* Task instructions *
Below this line is a listing that includes pictures. Copy exactly, and only, the lines from the one containing "none -> orange brick E3 level 1" through the one containing "grey tile F6 level 2 -> grey brick F6 level 2"; the pictures do not go in the copy.
● ● ●
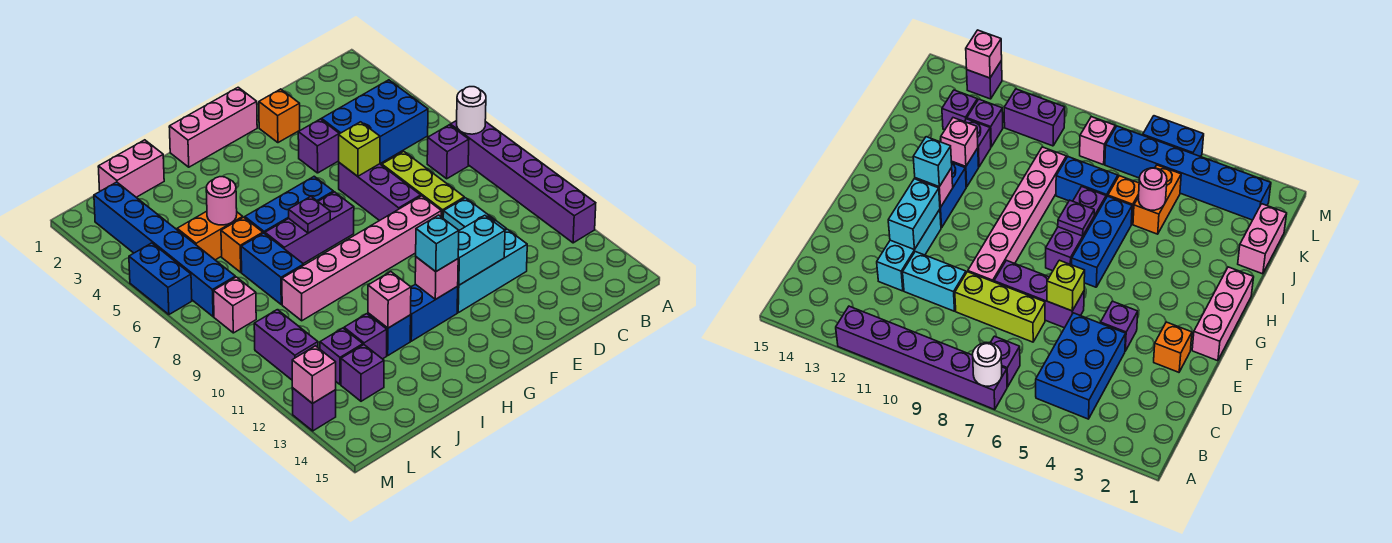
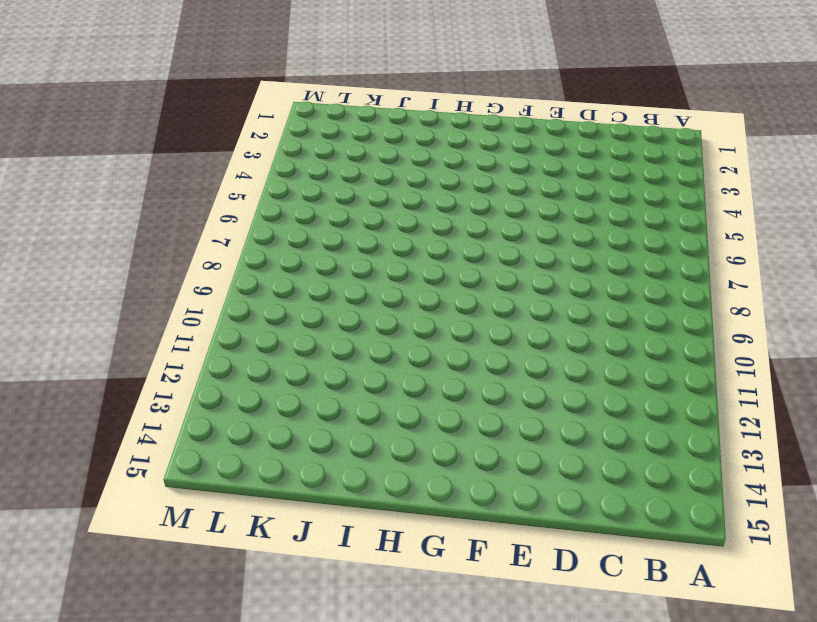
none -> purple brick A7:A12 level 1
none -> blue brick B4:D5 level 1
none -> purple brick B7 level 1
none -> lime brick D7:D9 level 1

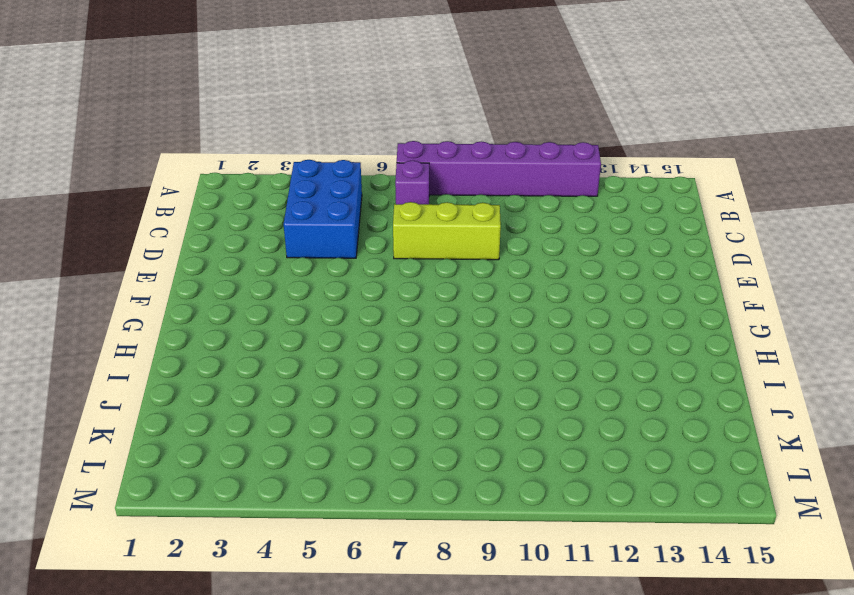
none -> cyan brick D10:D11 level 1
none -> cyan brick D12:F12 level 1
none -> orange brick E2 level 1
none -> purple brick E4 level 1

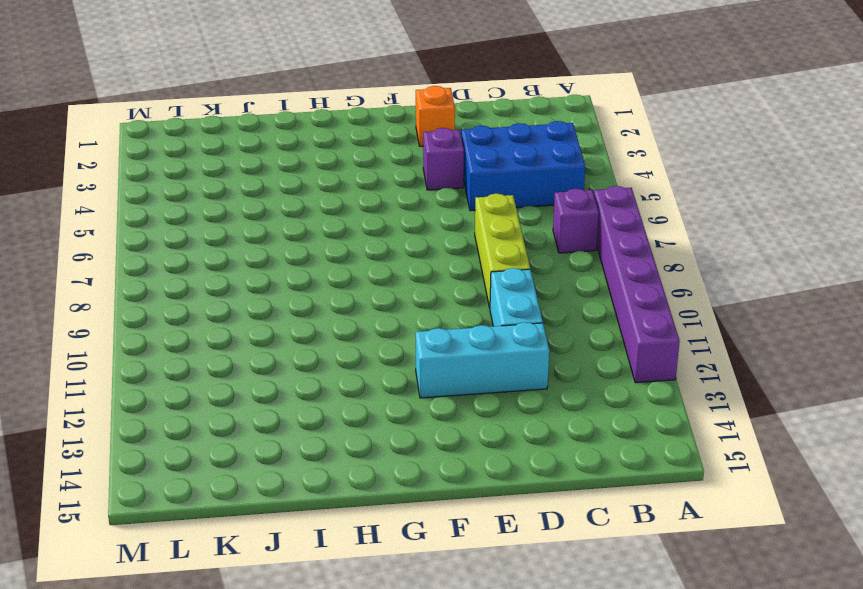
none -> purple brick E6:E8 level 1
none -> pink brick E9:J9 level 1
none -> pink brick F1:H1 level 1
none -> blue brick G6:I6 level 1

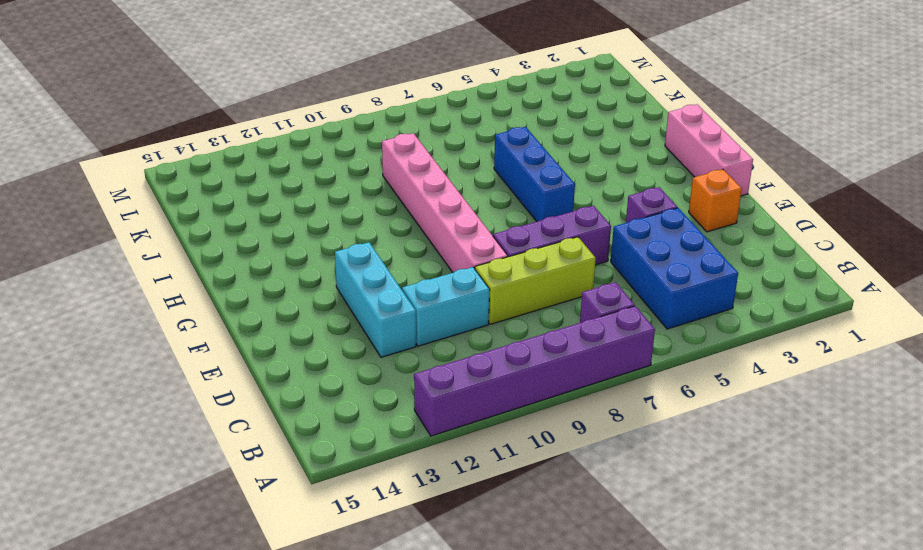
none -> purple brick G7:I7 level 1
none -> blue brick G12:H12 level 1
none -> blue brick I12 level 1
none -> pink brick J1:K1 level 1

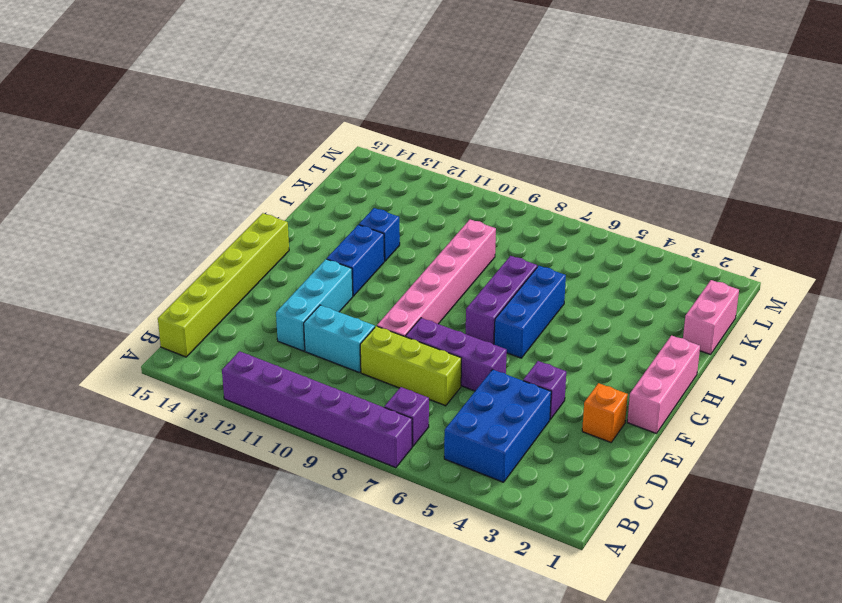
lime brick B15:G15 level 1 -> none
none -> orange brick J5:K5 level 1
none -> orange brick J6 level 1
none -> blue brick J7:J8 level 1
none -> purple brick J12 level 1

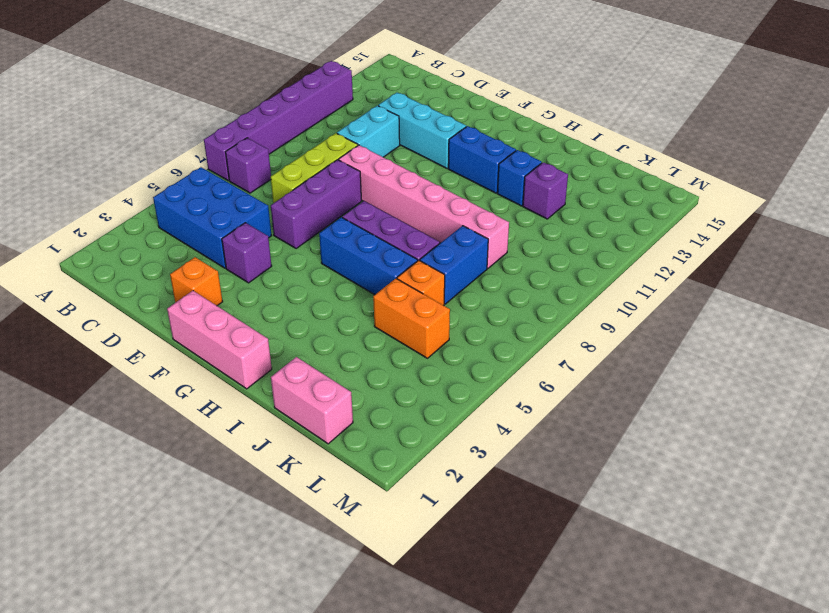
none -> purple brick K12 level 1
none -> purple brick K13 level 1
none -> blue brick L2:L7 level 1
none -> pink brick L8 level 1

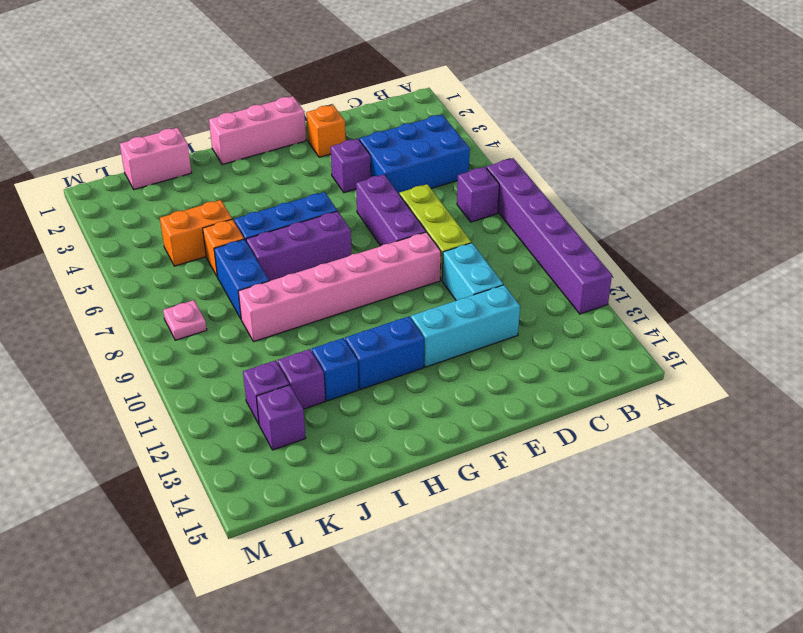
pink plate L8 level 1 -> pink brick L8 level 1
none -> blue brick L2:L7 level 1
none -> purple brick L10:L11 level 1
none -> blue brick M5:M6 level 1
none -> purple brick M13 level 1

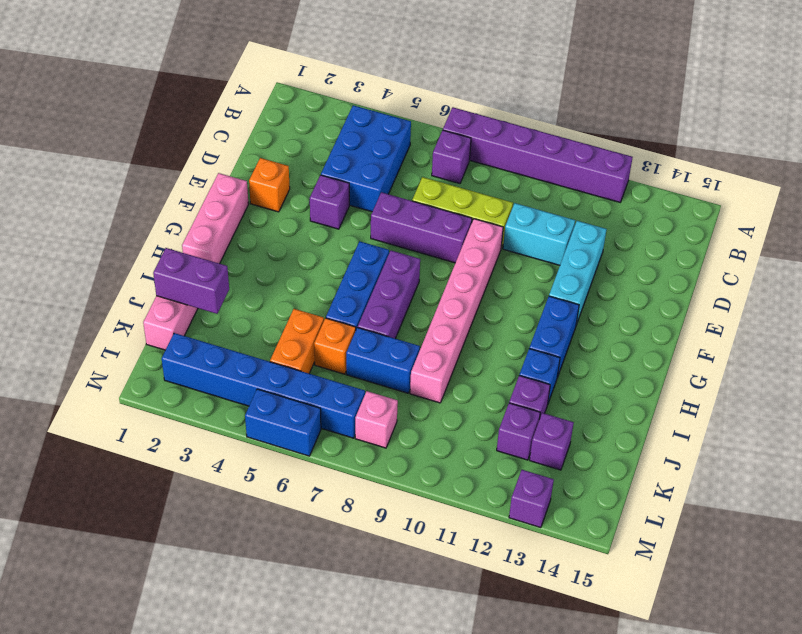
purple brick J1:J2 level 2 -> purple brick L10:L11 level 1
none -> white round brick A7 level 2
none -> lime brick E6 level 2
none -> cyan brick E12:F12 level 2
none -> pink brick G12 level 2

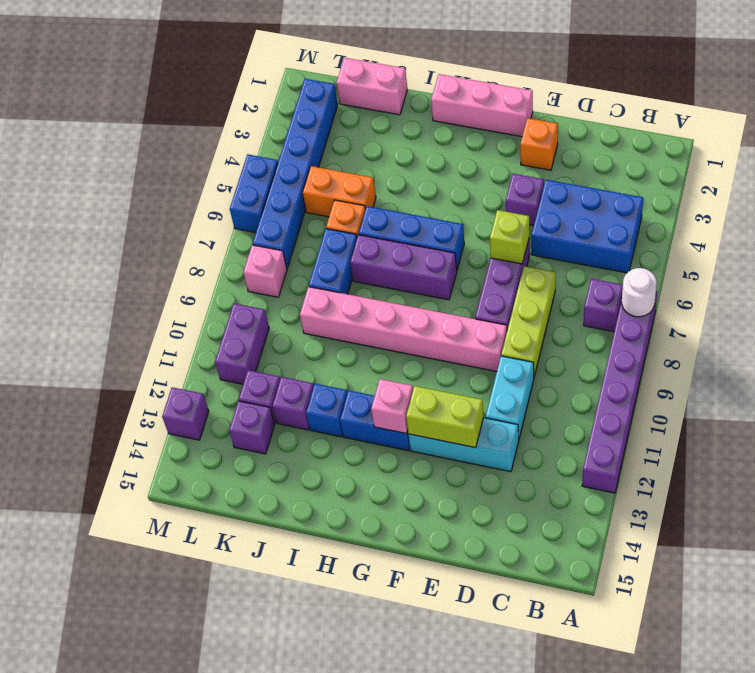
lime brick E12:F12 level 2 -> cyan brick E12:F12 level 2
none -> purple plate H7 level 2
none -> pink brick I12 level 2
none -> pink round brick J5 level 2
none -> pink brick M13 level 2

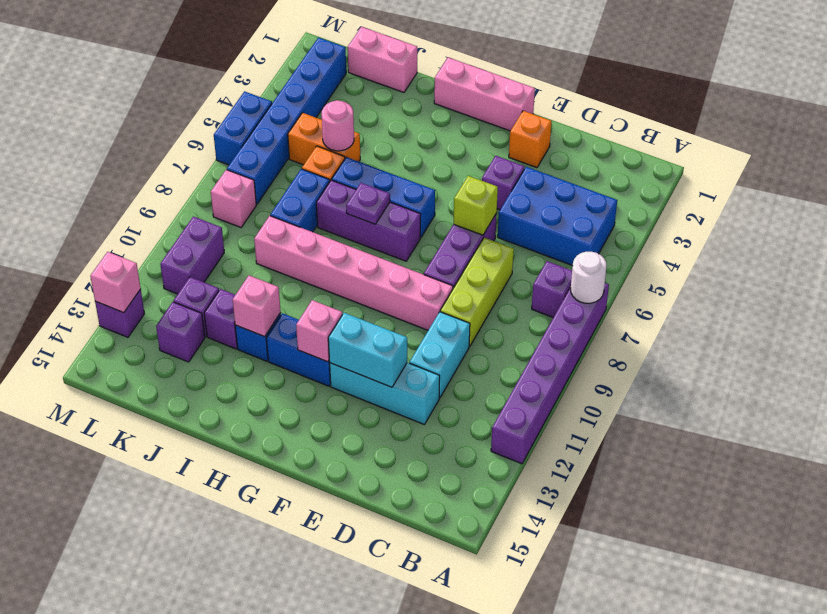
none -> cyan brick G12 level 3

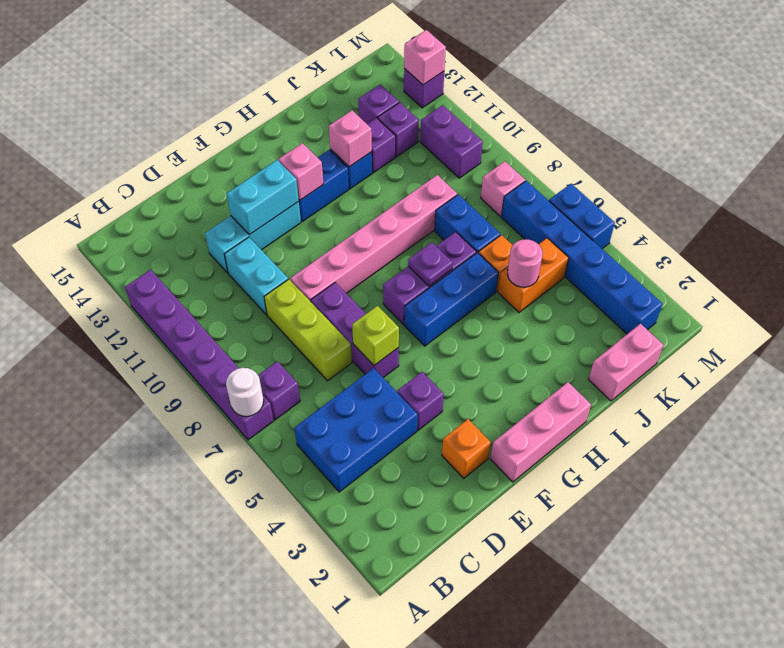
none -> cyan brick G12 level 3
● ● ●
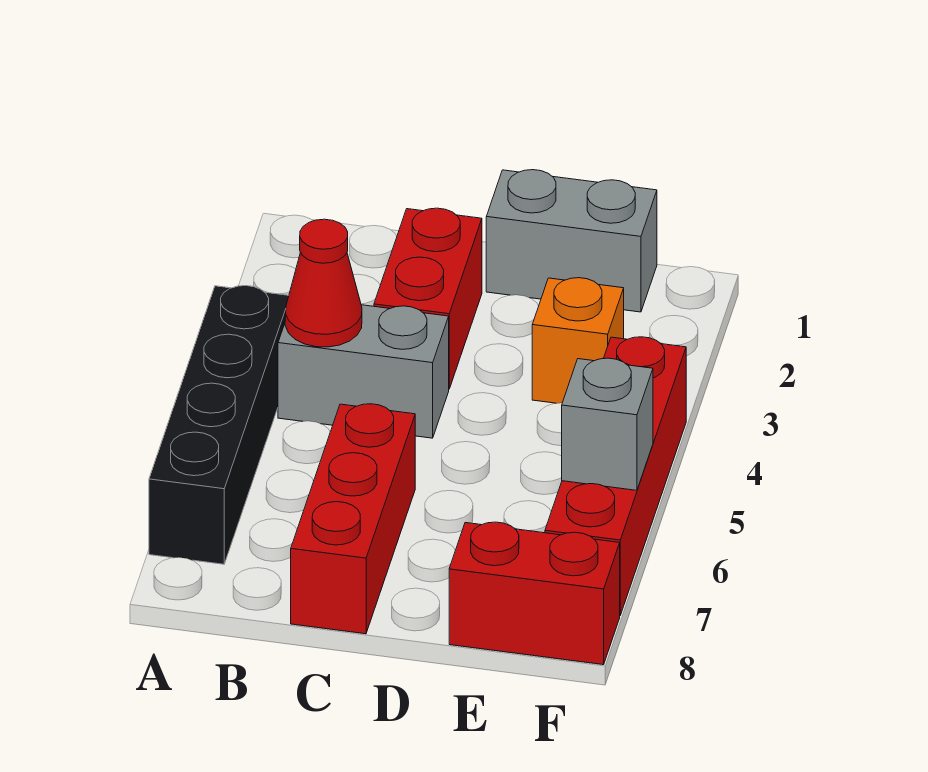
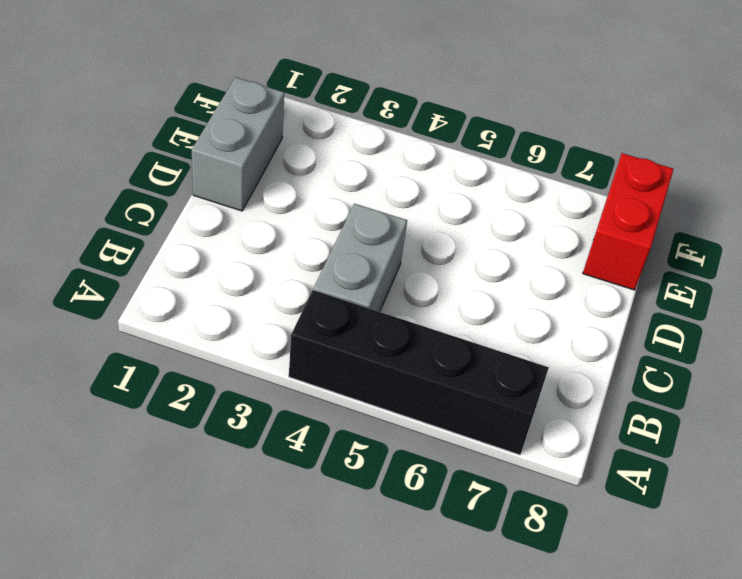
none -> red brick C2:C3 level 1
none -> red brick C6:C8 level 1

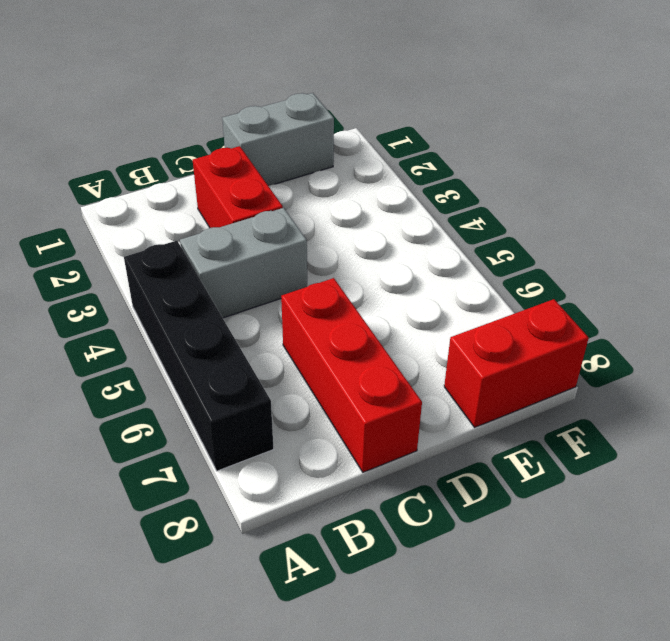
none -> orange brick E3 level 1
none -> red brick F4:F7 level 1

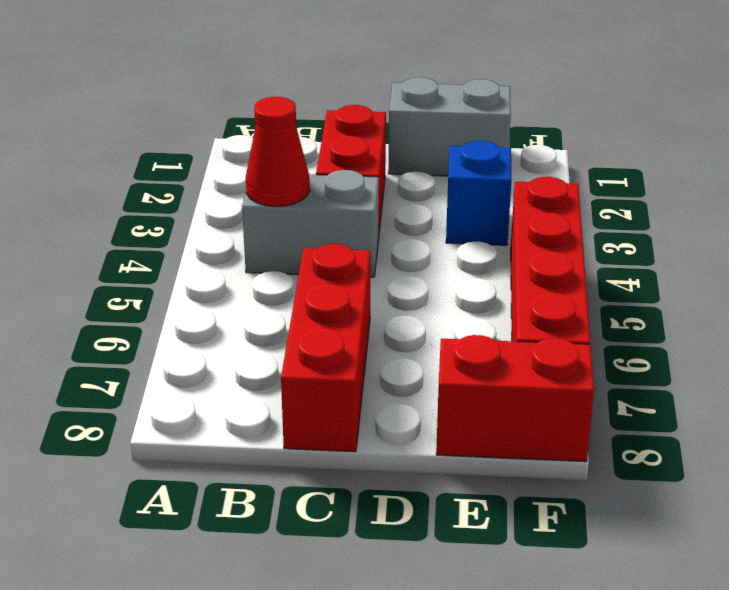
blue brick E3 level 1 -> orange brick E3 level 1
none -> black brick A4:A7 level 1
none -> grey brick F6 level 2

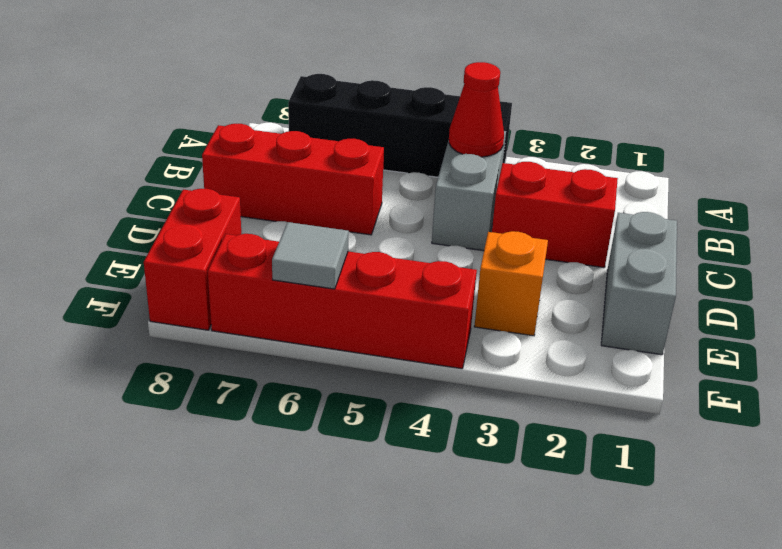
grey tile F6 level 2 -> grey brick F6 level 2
● ● ●
* Response *
none -> orange brick E3 level 1
none -> red brick F4:F7 level 1

blue brick E3 level 1 -> orange brick E3 level 1
none -> black brick A4:A7 level 1
none -> grey brick F6 level 2

grey tile F6 level 2 -> grey brick F6 level 2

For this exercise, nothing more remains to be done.